Activity.
Keep to one stretch of the data below, the lines from the one with "LINE3 pin GND: GND -> 3V3" up to and including the one with "LINE3 pin AO: D2 -> D4", and return that stretch exactly.

-------- Information given

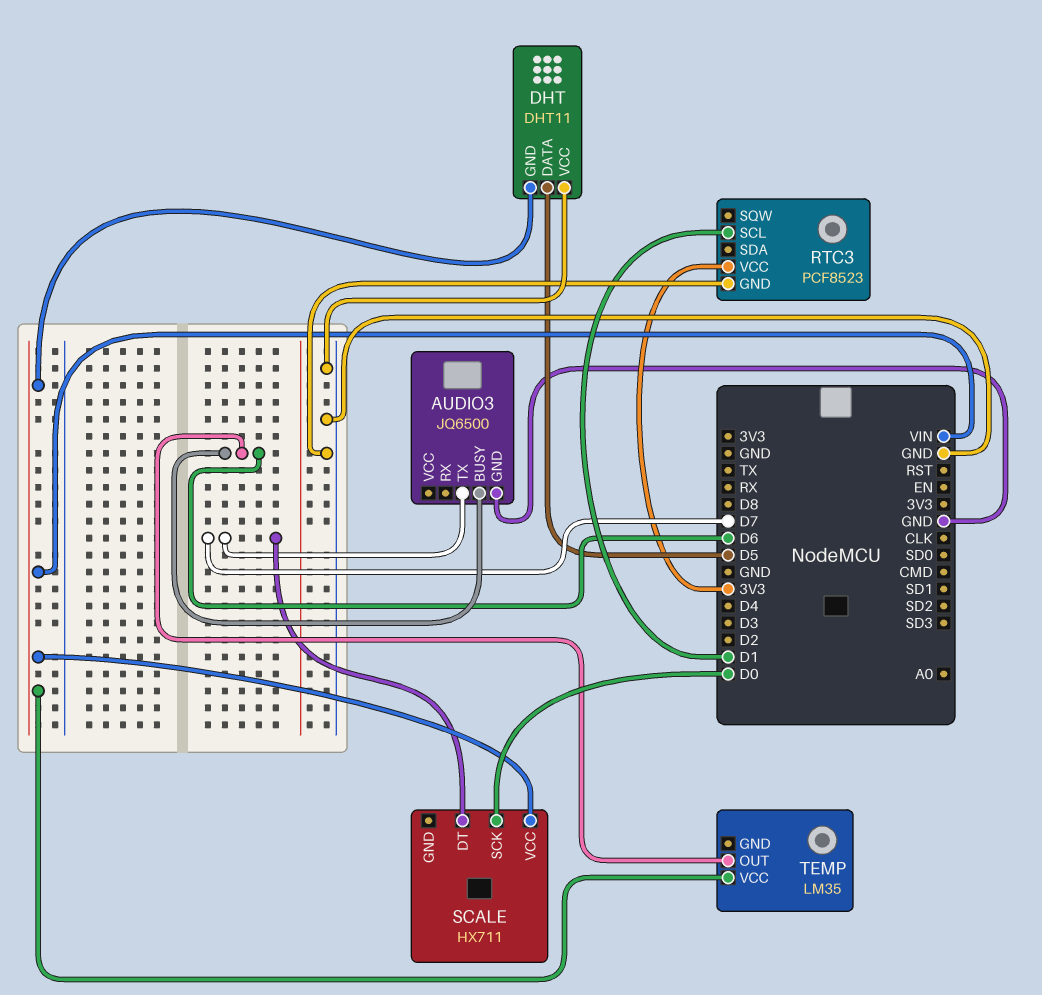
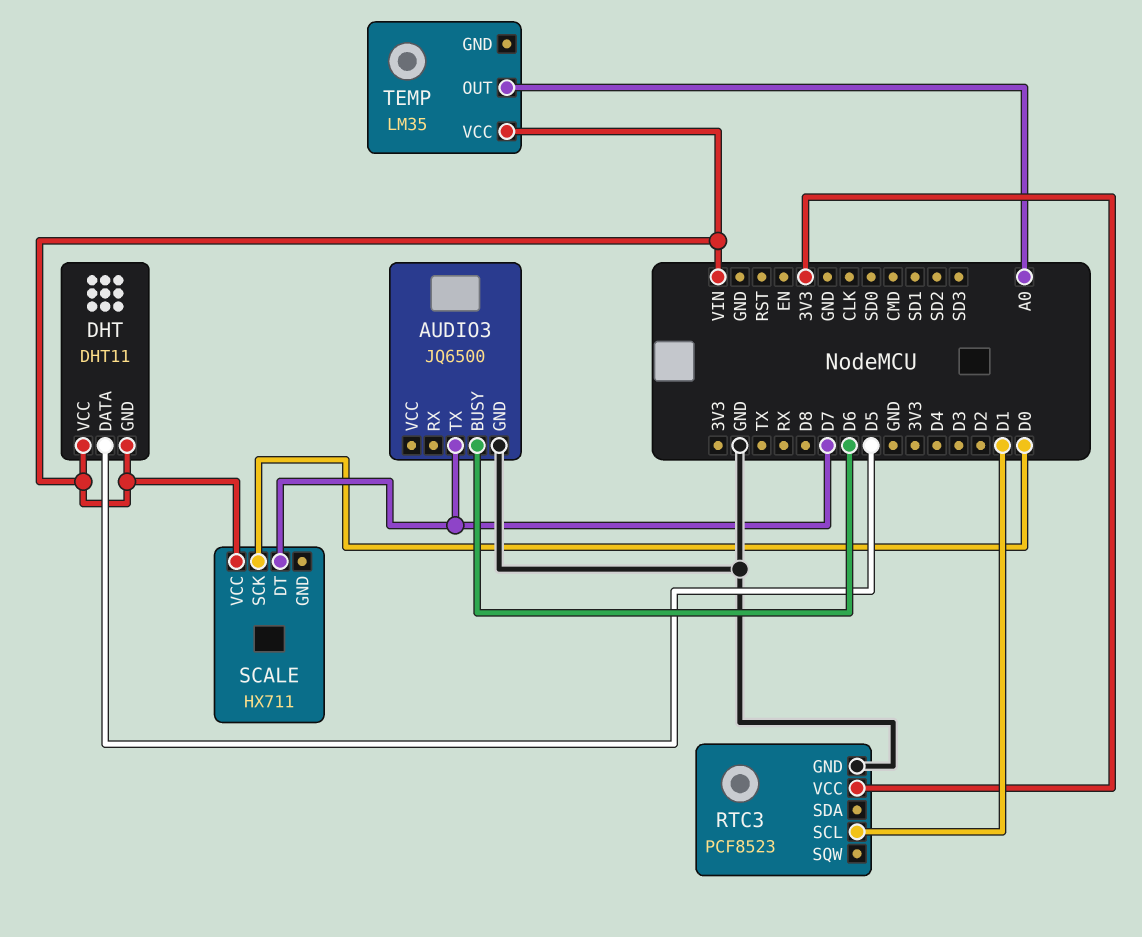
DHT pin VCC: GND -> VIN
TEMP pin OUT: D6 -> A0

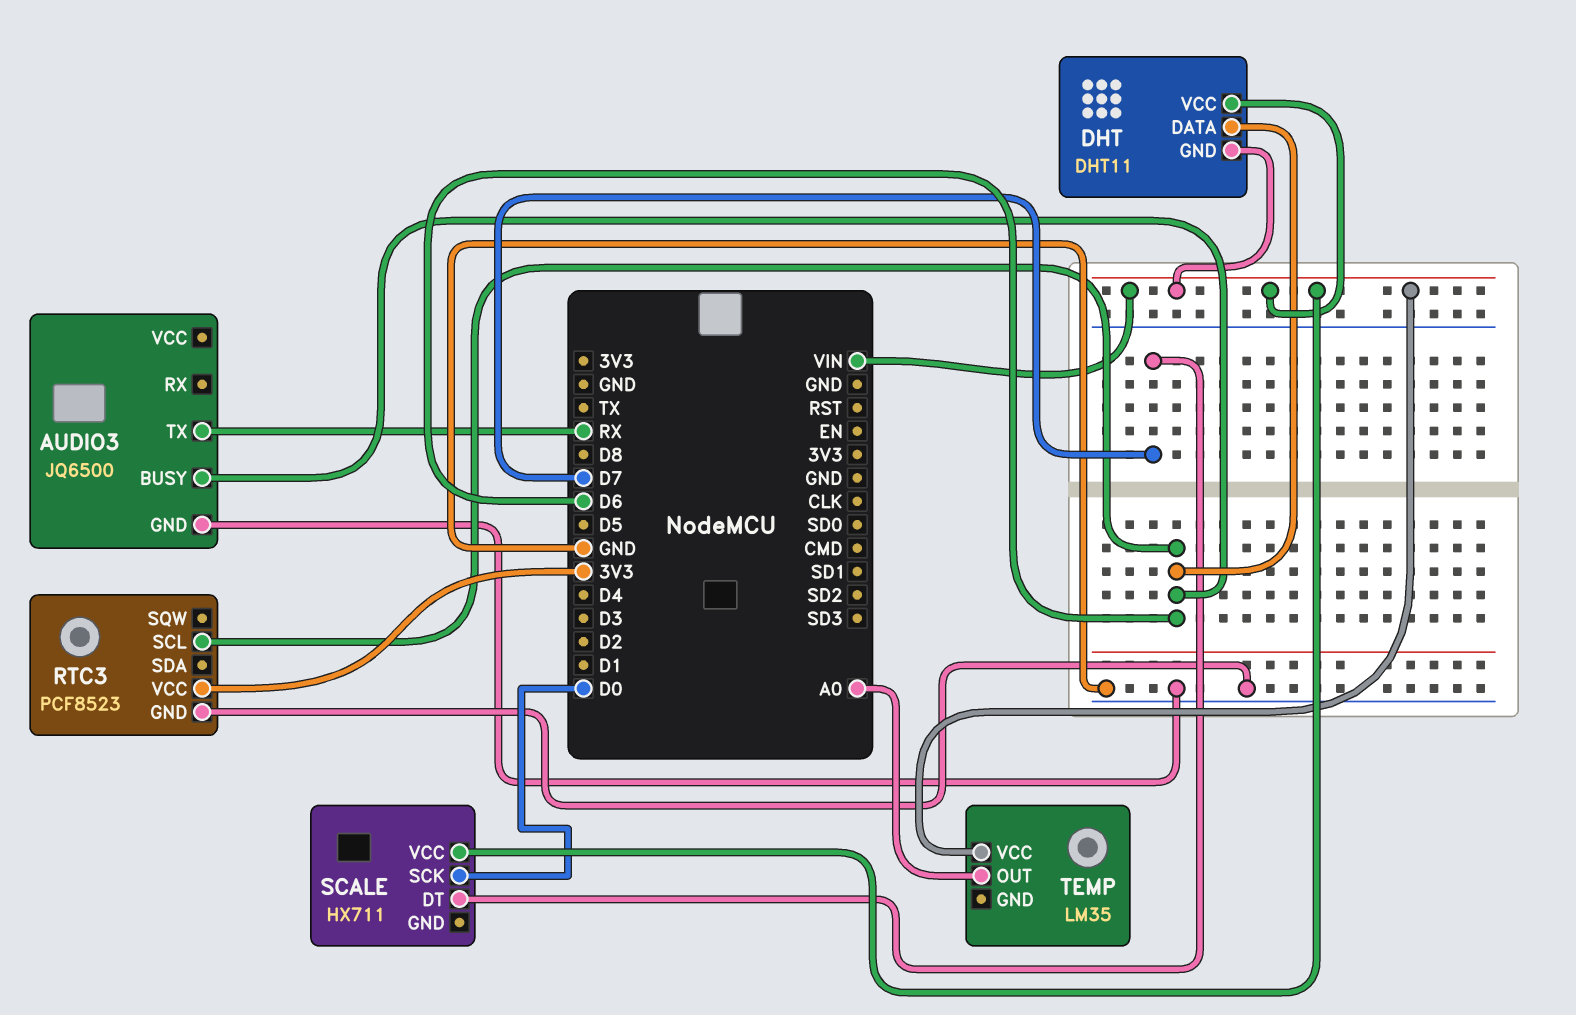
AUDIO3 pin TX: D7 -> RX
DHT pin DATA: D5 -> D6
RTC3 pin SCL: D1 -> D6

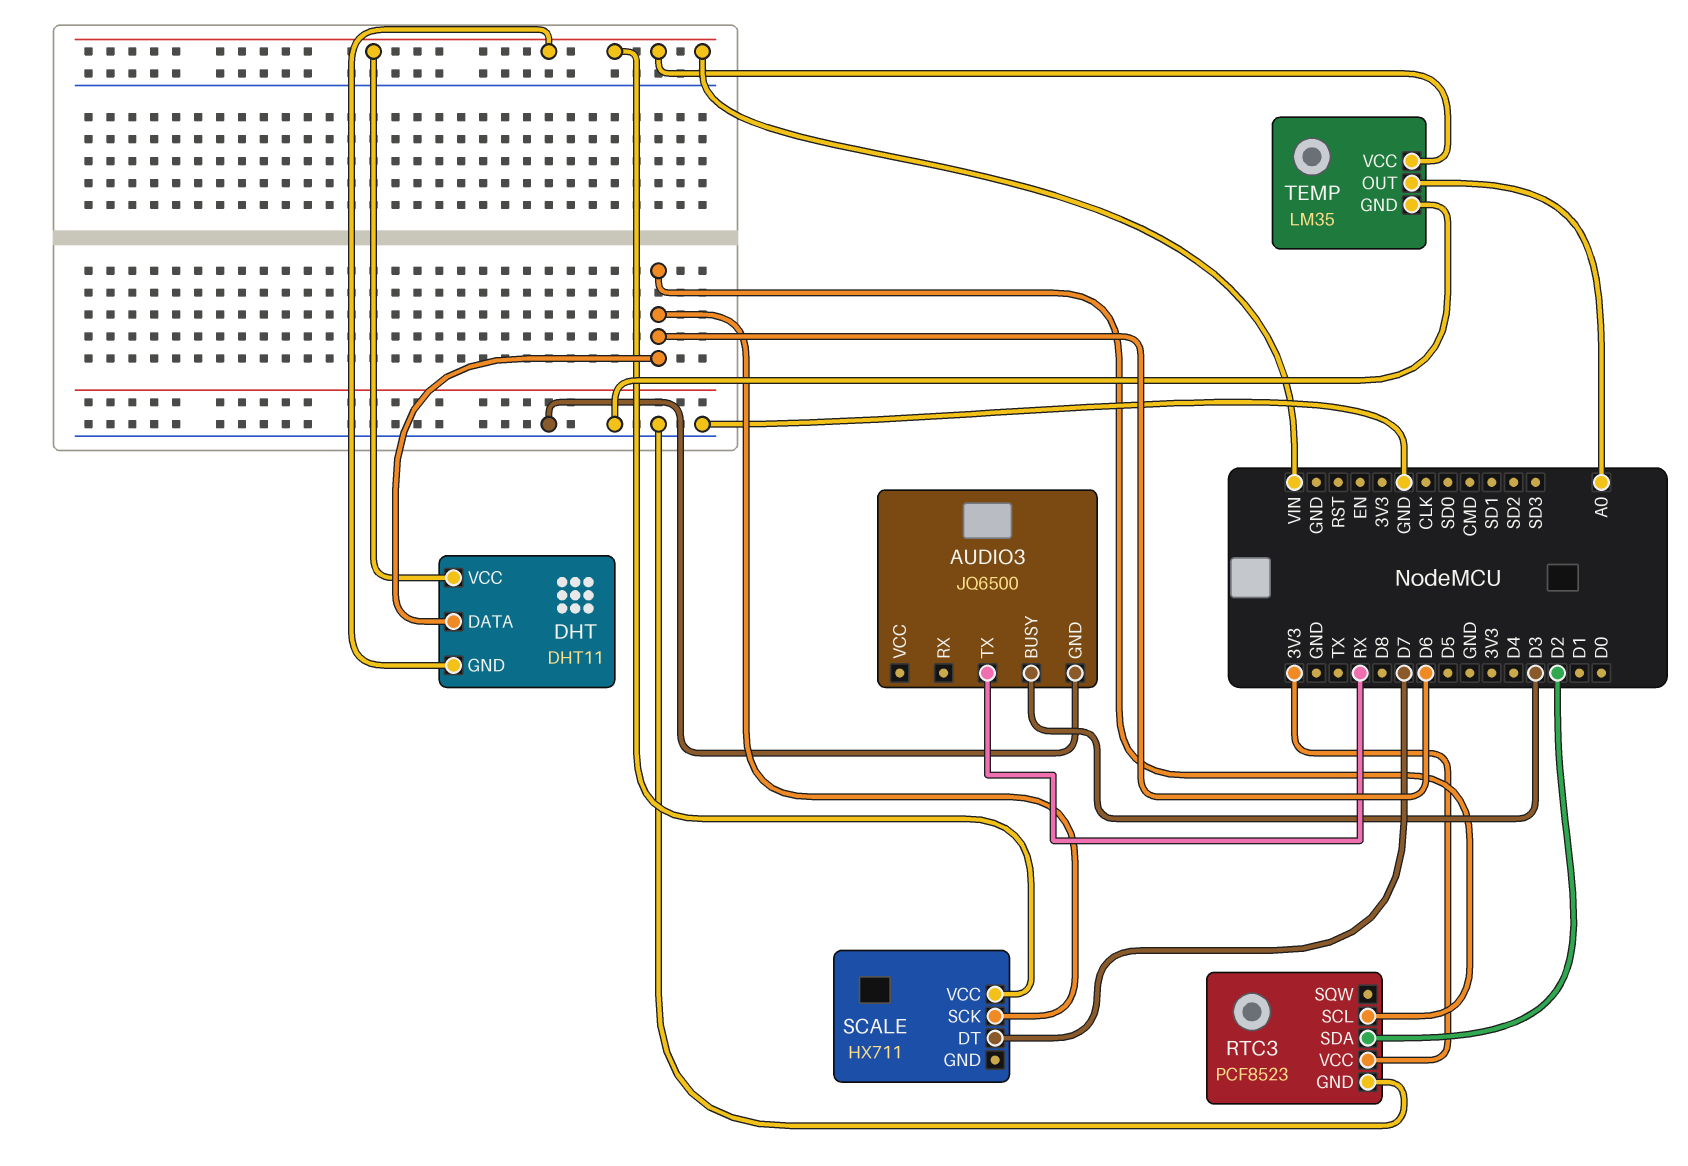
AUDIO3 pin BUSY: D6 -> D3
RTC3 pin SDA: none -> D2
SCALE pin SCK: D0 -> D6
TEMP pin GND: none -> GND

----------------
-------- Information given

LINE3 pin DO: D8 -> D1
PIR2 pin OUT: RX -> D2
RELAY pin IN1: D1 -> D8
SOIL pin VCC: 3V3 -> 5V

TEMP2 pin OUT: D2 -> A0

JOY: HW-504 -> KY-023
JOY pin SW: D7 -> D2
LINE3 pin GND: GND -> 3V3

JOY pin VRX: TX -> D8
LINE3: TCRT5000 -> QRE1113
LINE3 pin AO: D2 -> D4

----------------

Exercise result.
LINE3 pin GND: GND -> 3V3

JOY pin VRX: TX -> D8
LINE3: TCRT5000 -> QRE1113
LINE3 pin AO: D2 -> D4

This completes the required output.